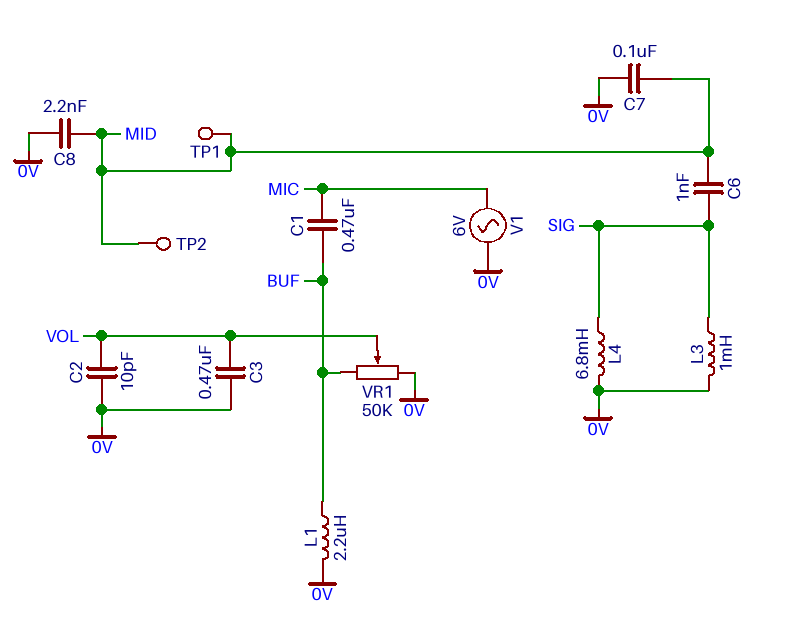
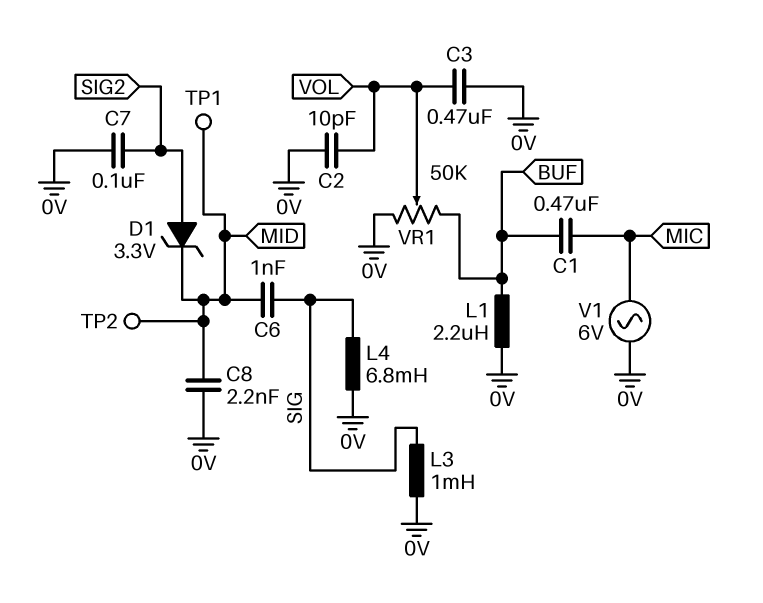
C7: 100nF (0V, MID) -> 100nF (0V, SIG2)
D1: none -> zener 3.3V (A SIG2, K MID)

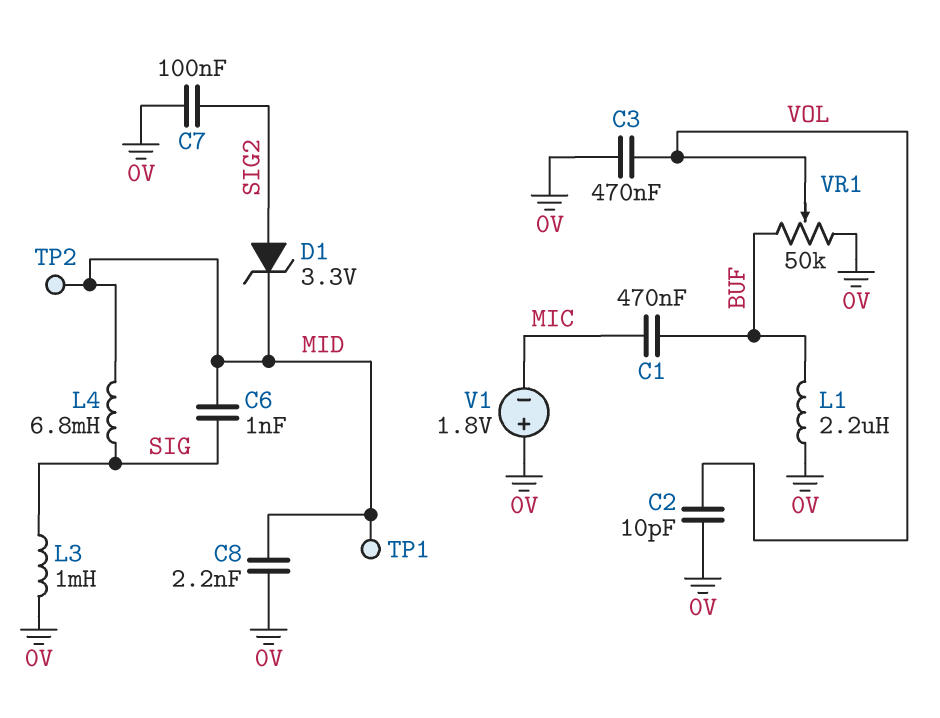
L4: 6.8mH (0V, SIG) -> 6.8mH (MID, SIG)
V1: AC 6V (0V, MIC) -> 1.8V (plus 0V, minus MIC)

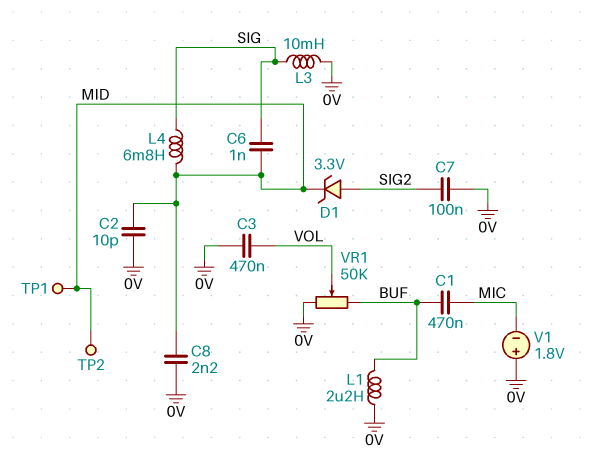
C2: 10pF (0V, VOL) -> 10pF (0V, MID)
L3: 1mH (0V, SIG) -> 10mH (0V, SIG)

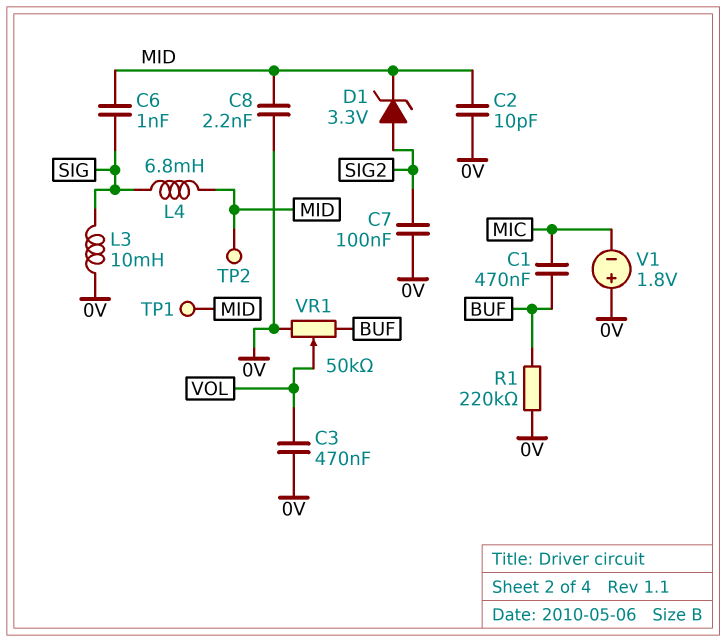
L1: 2.2uH (0V, BUF) -> none
R1: none -> 220k (0V, BUF)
☆ ☆ ☆ ☆
(PROBLEM TO SOLVE)
Quote the full listing above word for word; exclude every picture from the copy.

(OUTPUT)
C7: 100nF (0V, MID) -> 100nF (0V, SIG2)
D1: none -> zener 3.3V (A SIG2, K MID)

L4: 6.8mH (0V, SIG) -> 6.8mH (MID, SIG)
V1: AC 6V (0V, MIC) -> 1.8V (plus 0V, minus MIC)

C2: 10pF (0V, VOL) -> 10pF (0V, MID)
L3: 1mH (0V, SIG) -> 10mH (0V, SIG)

L1: 2.2uH (0V, BUF) -> none
R1: none -> 220k (0V, BUF)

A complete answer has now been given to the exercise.